---------- Extracted records

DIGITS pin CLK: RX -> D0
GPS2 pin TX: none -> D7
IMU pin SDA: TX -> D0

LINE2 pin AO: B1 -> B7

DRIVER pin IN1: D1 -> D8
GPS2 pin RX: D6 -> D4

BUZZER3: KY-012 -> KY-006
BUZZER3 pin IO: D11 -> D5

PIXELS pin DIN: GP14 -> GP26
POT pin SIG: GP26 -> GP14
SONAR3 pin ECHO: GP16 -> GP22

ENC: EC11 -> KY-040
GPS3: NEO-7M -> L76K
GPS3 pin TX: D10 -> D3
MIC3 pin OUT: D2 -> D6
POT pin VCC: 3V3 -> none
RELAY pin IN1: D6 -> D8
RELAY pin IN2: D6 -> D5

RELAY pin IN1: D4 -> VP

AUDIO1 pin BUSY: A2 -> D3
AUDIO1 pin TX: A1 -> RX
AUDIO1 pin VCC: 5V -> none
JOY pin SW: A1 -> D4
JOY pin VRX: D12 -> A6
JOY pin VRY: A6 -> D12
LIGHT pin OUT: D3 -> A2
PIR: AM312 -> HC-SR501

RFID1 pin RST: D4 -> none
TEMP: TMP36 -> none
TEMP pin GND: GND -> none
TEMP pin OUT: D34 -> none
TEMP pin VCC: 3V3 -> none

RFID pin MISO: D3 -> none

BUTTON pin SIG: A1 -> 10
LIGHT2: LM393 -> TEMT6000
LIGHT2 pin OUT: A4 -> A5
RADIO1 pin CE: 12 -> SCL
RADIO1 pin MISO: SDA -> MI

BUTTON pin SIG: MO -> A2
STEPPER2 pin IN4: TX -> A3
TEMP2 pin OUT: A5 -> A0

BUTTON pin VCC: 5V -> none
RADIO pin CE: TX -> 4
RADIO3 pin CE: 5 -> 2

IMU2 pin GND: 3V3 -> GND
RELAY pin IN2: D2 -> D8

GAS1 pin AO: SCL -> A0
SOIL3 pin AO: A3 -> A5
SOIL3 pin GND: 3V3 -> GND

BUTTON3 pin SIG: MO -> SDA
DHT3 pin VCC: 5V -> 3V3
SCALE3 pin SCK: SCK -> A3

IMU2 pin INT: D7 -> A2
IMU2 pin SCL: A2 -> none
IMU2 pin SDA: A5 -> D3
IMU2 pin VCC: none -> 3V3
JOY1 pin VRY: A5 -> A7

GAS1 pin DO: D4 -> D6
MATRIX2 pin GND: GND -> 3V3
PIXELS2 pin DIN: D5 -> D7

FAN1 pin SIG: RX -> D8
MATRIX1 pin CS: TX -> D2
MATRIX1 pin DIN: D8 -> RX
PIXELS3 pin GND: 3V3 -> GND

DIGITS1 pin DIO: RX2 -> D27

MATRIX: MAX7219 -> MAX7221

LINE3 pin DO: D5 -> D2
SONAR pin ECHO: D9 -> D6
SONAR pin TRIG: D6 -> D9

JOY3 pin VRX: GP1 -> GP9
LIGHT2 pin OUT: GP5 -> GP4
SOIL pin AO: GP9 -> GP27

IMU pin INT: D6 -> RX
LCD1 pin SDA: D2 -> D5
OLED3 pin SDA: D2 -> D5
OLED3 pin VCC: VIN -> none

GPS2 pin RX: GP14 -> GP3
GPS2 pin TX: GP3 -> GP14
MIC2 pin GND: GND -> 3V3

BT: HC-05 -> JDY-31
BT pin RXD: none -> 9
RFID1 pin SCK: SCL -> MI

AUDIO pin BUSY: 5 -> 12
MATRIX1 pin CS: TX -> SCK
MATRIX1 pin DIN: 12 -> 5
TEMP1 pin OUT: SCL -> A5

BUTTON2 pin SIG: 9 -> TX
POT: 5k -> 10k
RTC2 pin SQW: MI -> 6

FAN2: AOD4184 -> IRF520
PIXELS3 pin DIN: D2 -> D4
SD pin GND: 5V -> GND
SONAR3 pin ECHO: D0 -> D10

--------------------

**Task brief:** Look over the entries above and say how many lines contain "RELAY"; give only the number.

**Exercise response:** 4